▶ WHAT TO WORK ON
Entries follow. Return each line that contains the word "left".

▶ ENTRIES PROVIDED
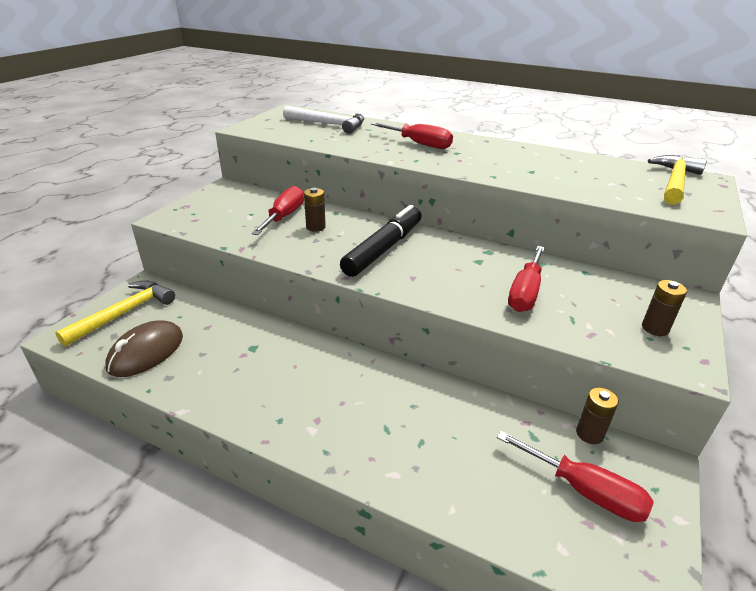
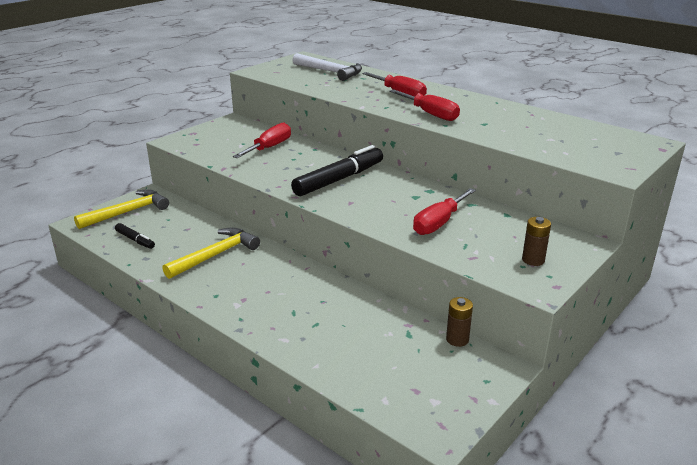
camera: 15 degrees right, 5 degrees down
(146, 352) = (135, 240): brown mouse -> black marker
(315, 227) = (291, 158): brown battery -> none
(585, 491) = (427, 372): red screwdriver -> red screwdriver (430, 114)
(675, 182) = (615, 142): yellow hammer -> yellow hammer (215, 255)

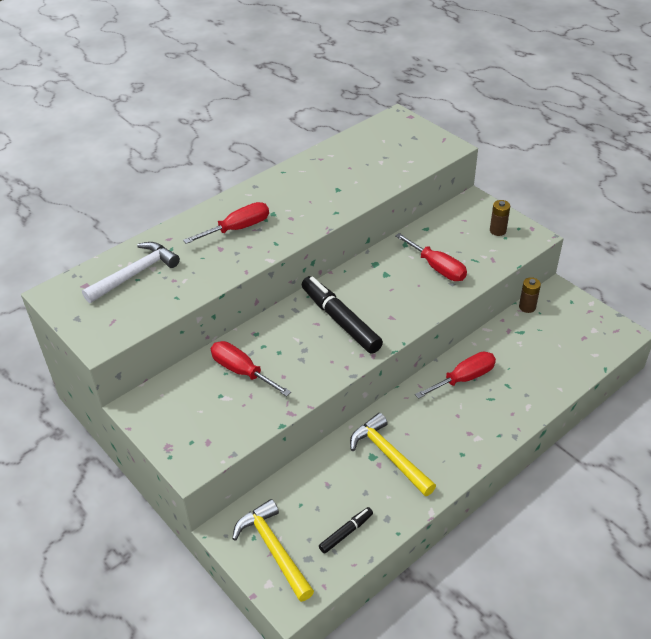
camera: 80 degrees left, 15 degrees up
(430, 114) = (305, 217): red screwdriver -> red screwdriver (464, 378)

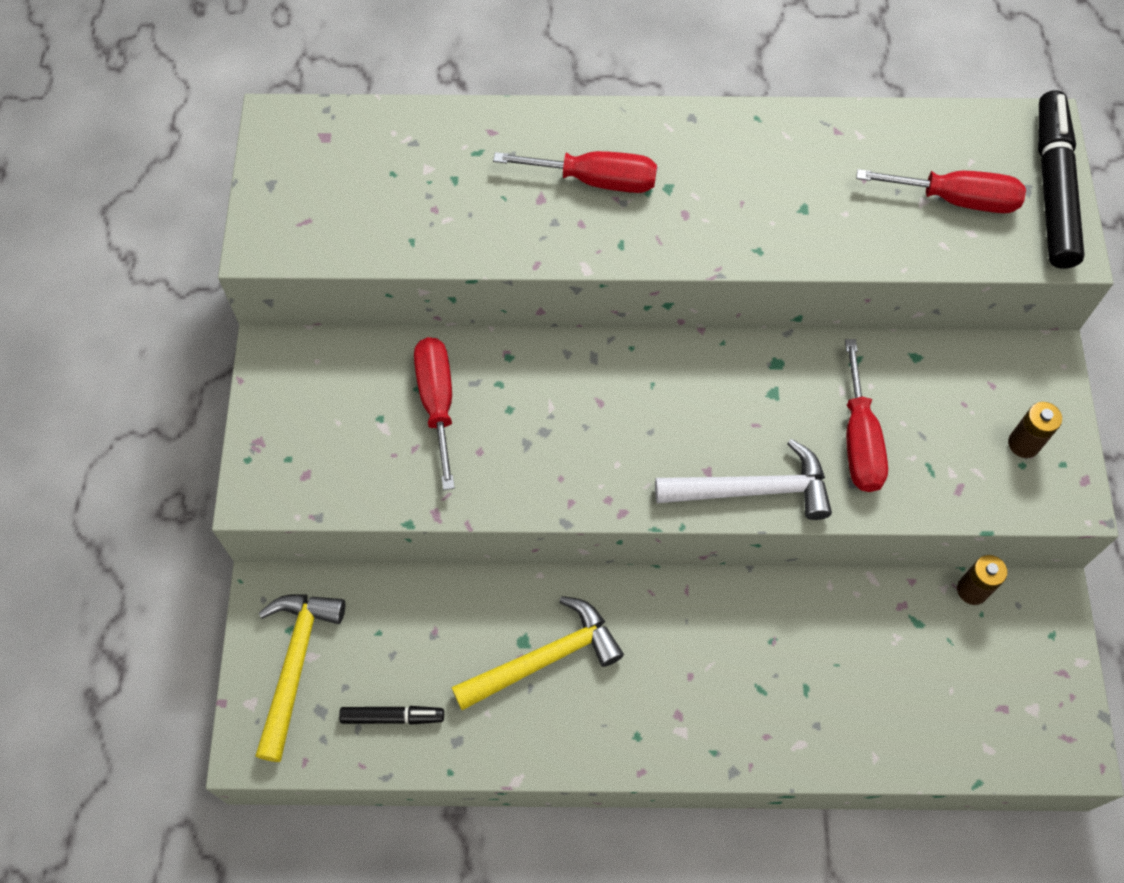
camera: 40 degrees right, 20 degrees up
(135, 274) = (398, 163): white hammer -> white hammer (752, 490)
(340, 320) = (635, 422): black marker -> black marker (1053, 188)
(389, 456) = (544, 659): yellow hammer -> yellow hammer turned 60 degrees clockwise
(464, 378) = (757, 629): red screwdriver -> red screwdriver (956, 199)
---
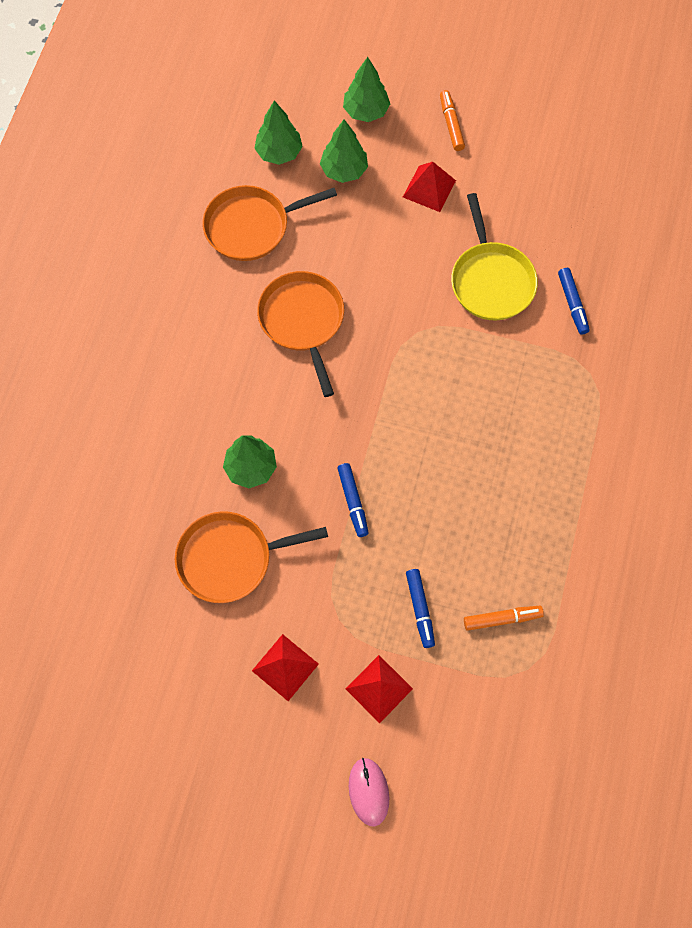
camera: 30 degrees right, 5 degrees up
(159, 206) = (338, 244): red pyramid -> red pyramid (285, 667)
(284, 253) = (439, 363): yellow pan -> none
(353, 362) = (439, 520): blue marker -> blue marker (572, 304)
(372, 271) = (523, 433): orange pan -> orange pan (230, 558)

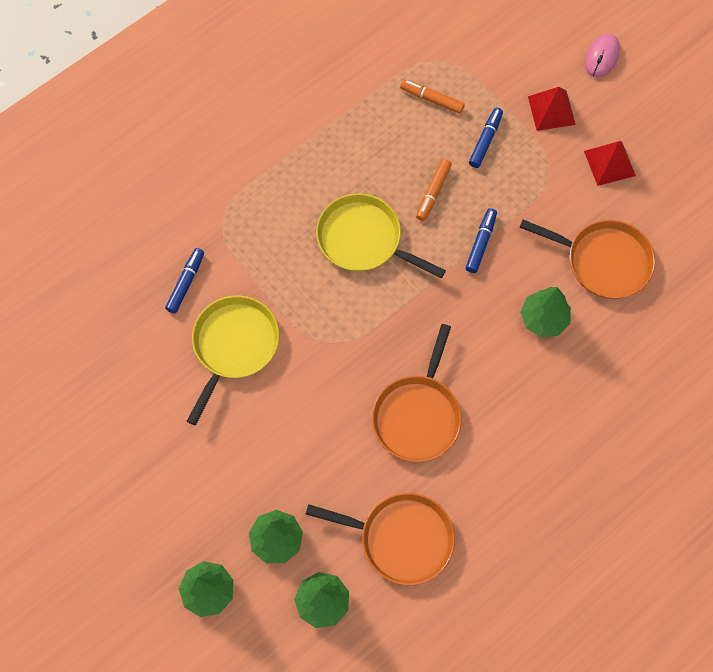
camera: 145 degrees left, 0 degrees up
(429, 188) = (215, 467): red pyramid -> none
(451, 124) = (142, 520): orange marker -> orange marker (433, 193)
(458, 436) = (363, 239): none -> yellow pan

▶ RESPONSE FOR THIS EXERCISE
camera: 80 degrees left, 15 degrees up
camera: 145 degrees left, 0 degrees up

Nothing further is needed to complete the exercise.